● Source records:
<<<<

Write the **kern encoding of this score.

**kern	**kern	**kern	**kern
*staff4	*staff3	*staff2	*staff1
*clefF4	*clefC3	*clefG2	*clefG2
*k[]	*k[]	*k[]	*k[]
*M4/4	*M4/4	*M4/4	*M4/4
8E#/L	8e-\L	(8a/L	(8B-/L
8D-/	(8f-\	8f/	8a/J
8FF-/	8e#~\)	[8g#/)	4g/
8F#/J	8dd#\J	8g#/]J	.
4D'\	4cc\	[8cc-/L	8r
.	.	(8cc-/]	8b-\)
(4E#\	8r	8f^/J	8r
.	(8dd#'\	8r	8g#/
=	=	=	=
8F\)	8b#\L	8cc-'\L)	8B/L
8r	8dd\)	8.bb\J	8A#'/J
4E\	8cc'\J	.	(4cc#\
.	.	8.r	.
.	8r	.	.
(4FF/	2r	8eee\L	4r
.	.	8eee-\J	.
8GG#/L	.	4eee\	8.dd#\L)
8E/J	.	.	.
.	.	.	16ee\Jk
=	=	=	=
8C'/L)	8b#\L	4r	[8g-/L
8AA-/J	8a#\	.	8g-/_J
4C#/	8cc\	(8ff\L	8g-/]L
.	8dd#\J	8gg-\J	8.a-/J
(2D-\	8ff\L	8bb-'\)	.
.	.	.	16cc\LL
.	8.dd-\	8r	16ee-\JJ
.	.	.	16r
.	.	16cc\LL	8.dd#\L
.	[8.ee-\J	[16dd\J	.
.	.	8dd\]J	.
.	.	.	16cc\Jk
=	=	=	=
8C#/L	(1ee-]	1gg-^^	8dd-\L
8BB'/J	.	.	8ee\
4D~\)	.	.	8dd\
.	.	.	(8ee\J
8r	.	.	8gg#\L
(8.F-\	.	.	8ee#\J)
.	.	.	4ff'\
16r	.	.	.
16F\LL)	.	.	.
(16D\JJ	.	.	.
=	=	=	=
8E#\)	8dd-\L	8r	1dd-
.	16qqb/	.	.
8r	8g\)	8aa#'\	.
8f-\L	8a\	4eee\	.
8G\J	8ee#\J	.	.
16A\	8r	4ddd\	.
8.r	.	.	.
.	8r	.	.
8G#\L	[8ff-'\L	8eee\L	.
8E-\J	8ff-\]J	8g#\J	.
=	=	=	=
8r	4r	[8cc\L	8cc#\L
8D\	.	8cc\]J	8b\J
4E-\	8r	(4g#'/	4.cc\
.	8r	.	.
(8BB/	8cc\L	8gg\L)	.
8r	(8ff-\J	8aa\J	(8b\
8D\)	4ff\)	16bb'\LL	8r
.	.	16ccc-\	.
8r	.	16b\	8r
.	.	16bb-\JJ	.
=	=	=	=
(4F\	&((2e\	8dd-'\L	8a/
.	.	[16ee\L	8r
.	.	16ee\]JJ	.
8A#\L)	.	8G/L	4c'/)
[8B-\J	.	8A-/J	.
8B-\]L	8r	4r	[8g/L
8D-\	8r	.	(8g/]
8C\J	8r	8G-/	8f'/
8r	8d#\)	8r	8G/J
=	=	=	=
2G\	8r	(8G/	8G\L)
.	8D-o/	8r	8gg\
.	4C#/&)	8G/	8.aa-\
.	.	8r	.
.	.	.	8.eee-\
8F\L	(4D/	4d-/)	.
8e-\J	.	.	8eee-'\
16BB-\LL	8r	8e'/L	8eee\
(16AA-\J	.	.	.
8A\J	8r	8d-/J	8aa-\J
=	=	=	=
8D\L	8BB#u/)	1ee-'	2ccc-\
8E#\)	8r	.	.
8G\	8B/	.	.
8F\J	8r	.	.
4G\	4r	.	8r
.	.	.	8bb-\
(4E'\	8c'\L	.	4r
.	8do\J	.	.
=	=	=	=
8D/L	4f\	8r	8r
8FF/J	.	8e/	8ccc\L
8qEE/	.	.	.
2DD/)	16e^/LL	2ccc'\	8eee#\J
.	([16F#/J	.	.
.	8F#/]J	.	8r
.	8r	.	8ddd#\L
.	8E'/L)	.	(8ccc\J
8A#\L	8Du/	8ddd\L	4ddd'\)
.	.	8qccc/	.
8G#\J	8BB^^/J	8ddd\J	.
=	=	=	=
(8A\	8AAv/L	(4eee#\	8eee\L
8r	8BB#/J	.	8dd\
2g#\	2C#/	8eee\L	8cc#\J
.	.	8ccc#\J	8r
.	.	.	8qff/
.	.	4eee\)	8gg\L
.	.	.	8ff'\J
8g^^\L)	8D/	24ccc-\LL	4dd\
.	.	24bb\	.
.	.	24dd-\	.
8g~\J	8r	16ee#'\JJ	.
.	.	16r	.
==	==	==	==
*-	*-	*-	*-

>>>>

● To do: Collect every line in the items above that contains the string "kern", and reproduce each such line in full.

● Answer to the problem:
Write the **kern encoding of this score.
**kern	**kern	**kern	**kern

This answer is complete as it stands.